▸ What this task involves: In the listing below, locate the lines that hold "green" and copy them.
******************************
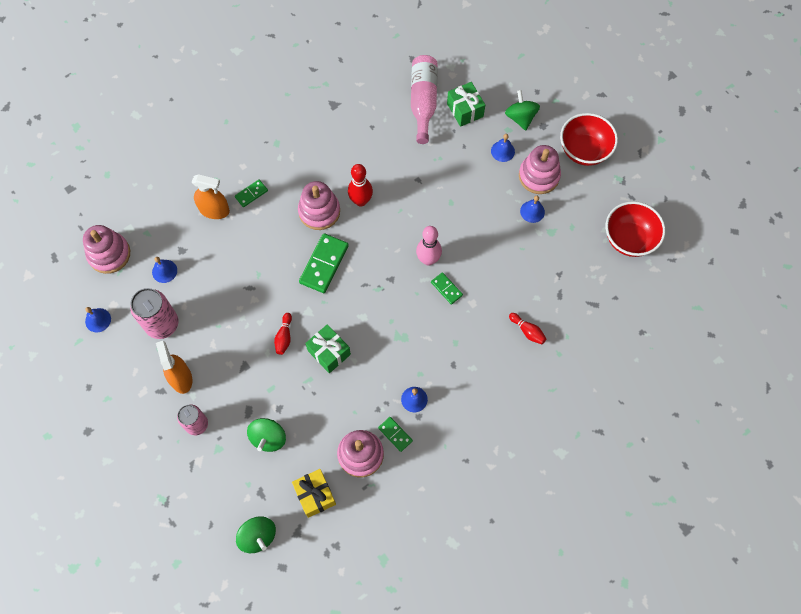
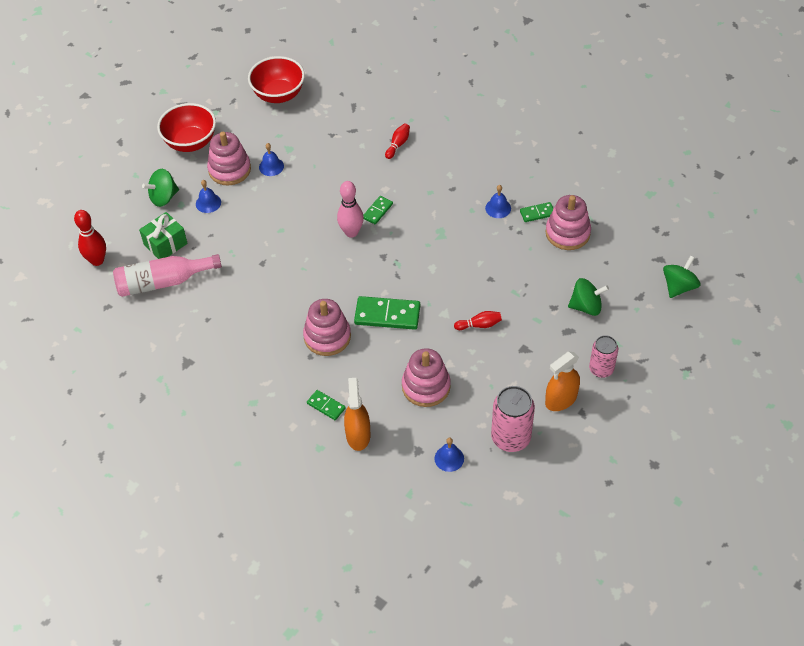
camera: 105 degrees left, 15 degrees down
(98, 320) = (531, 503): blue bell -> none
(109, 254) = (449, 523): pink stacking toy -> pink stacking toy (426, 386)
(315, 495) = (620, 255): yellow gift -> none
(329, 352) = (480, 284): green gift -> none
(361, 201) = (303, 304): red bowling pin -> red bowling pin (97, 260)
(395, 434) = (537, 213): green domino -> green domino turned 45 degrees clockwise

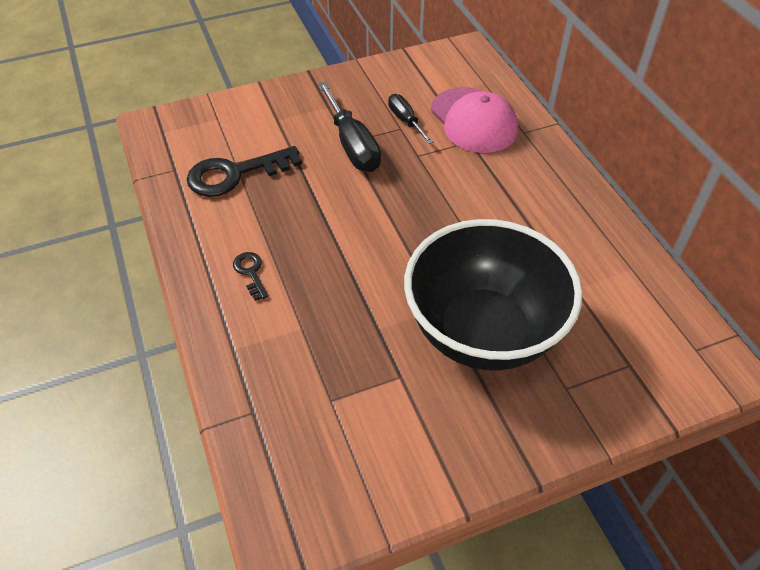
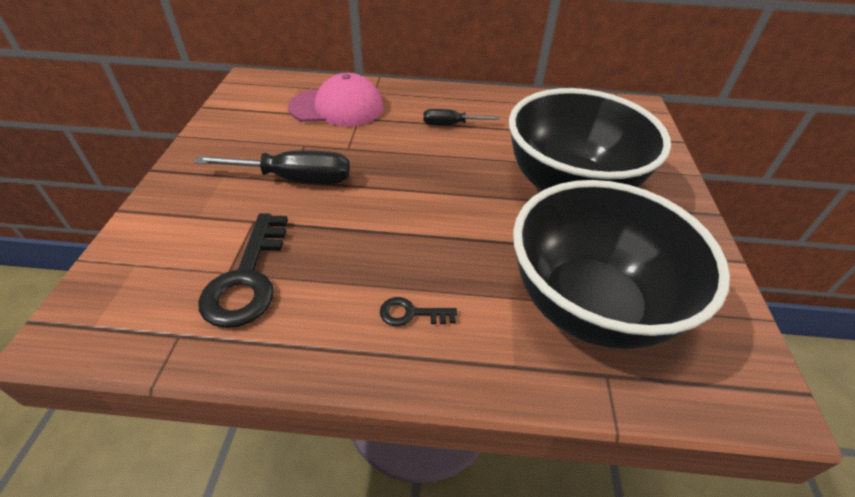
camera: 65 degrees left, 5 degrees down
(322, 385) = (589, 305): none -> black bowl
(406, 121) = (298, 138): black screwdriver -> black screwdriver (450, 124)

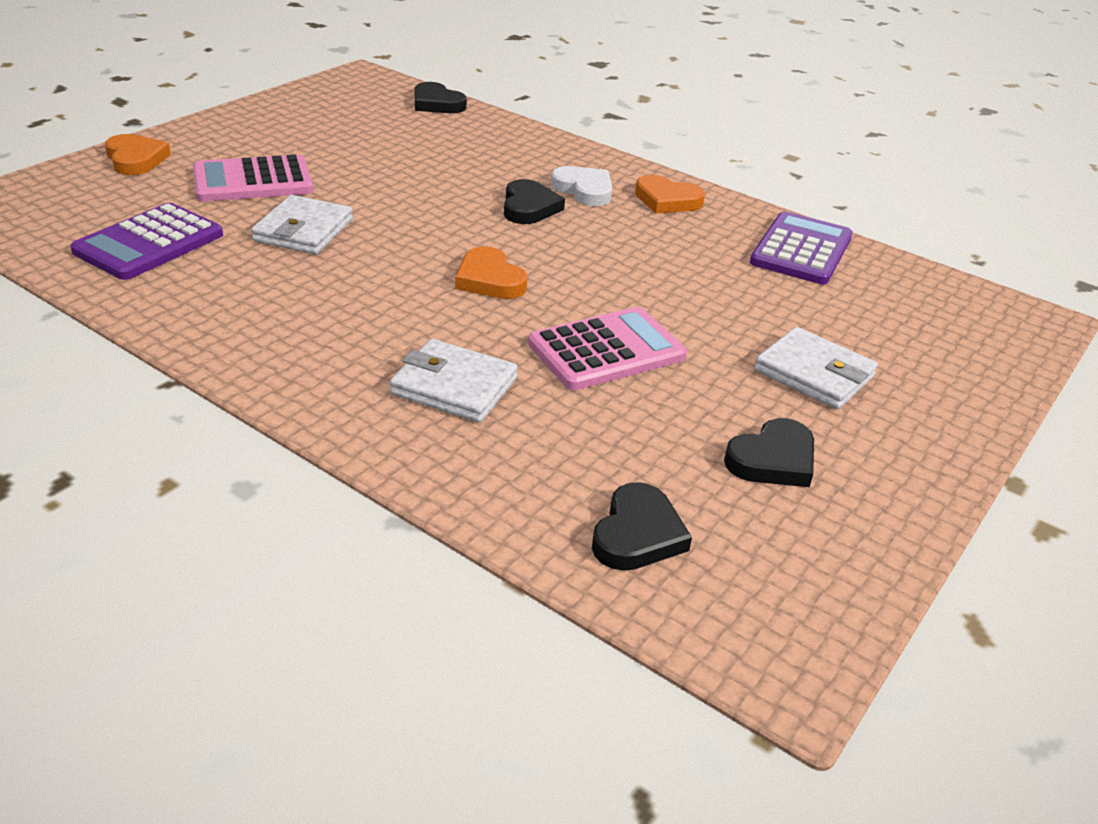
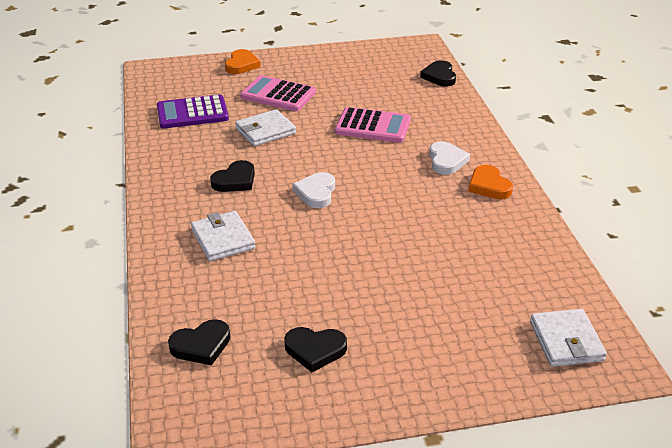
camera: 45 degrees right, 0 degrees up
(489, 279) = (316, 193): orange heart -> white heart
(529, 207) = (398, 160): black heart -> black heart (235, 180)
(606, 350) = (318, 255): pink calculator -> pink calculator (373, 126)
(801, 250) = (527, 250): purple calculator -> none
(814, 374) = (410, 321): white wallet -> white wallet (566, 341)

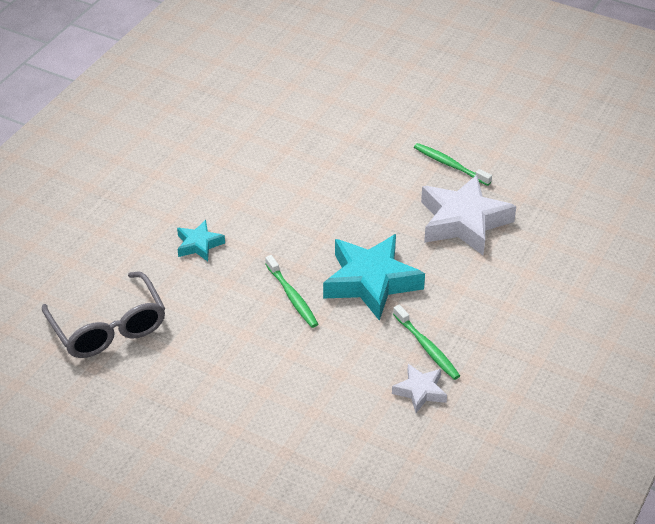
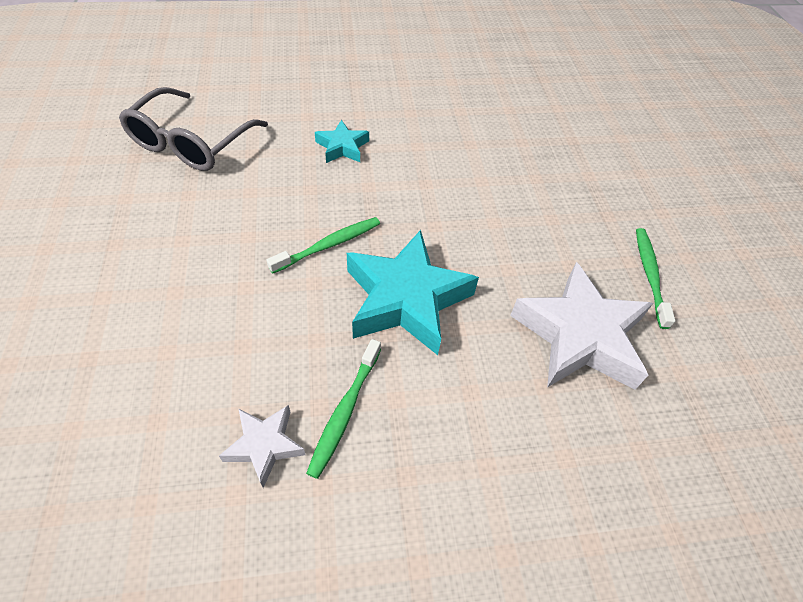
camera: 50 degrees right, 10 degrees up
(292, 297) = (329, 245): green toothbrush -> green toothbrush turned 150 degrees counterclockwise

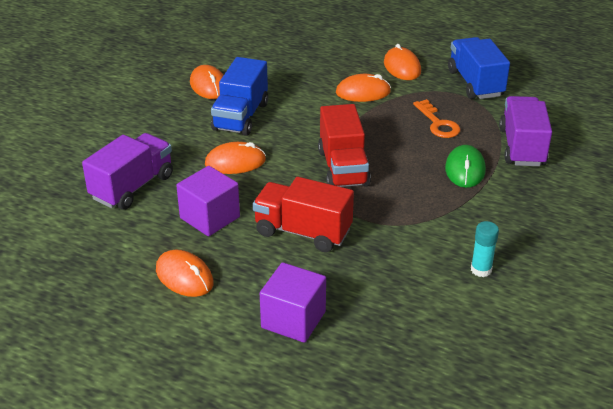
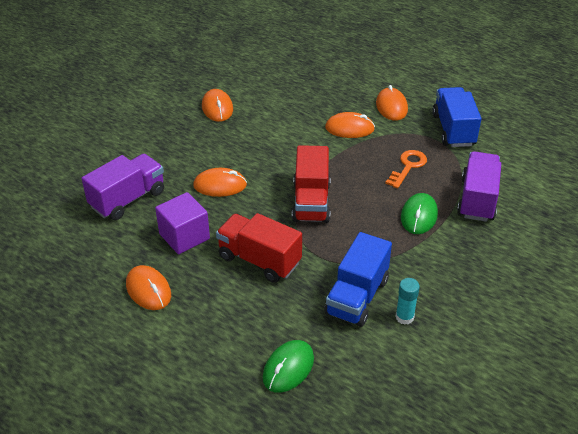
camera: 10 degrees right, 5 degrees up
(241, 117) = (236, 141): blue truck -> blue truck (357, 297)
(293, 319) = (228, 343): purple cube -> none
(369, 336) = (288, 368): none -> green mouse
(438, 123) = (408, 167): orange key -> orange key turned 135 degrees counterclockwise

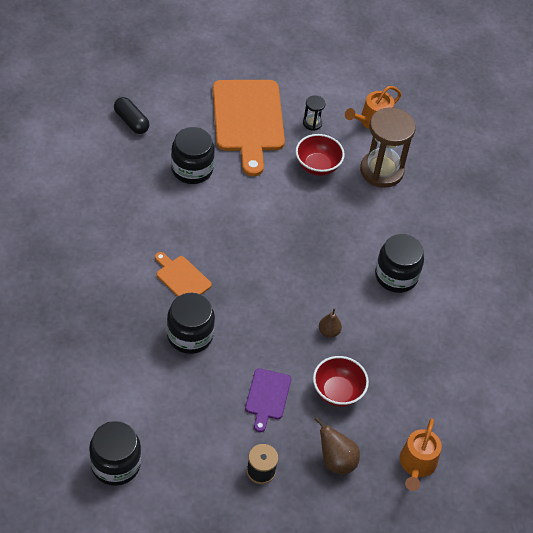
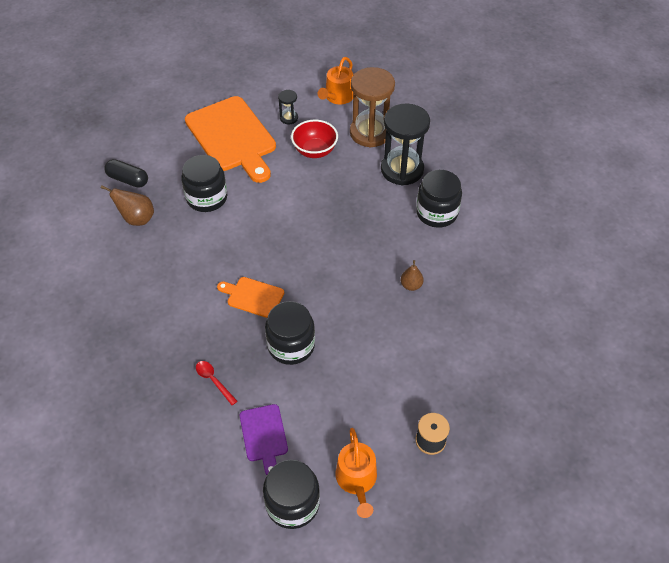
camera: 20 degrees left, 0 degrees up
(107, 335) = (214, 381): none -> red spoon
(267, 397) = (394, 368): purple cutting board -> purple cutting board (264, 436)
(336, 461) = (489, 397): brown pear -> brown pear (137, 219)
(337, 392) = (451, 335): red bowl -> none
(389, 220) = (402, 169): none -> black hourglass
(417, 464) = (558, 366): orange watering can -> orange watering can (357, 480)

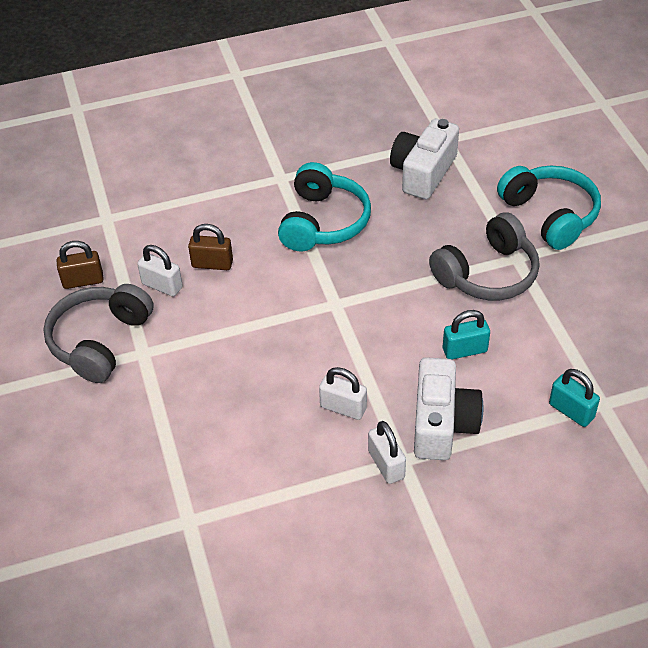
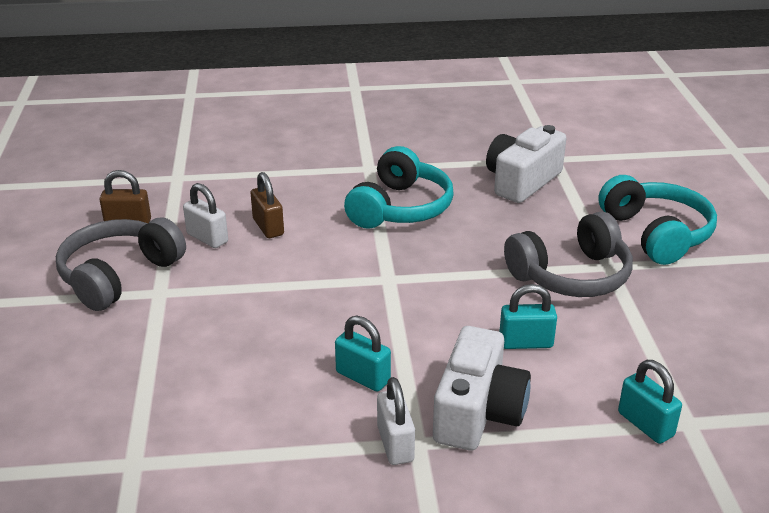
camera: 10 degrees right, 15 degrees down
(212, 264) = (268, 227): brown padlock -> brown padlock turned 45 degrees clockwise
(343, 407) = (363, 377): white padlock -> turquoise padlock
******************************
▸ Answer below:
(329, 352) = (480, 284): green gift -> none
(395, 434) = (537, 213): green domino -> green domino turned 45 degrees clockwise
(292, 297) = (329, 245): green toothbrush -> green toothbrush turned 150 degrees counterclockwise
(369, 336) = (288, 368): none -> green mouse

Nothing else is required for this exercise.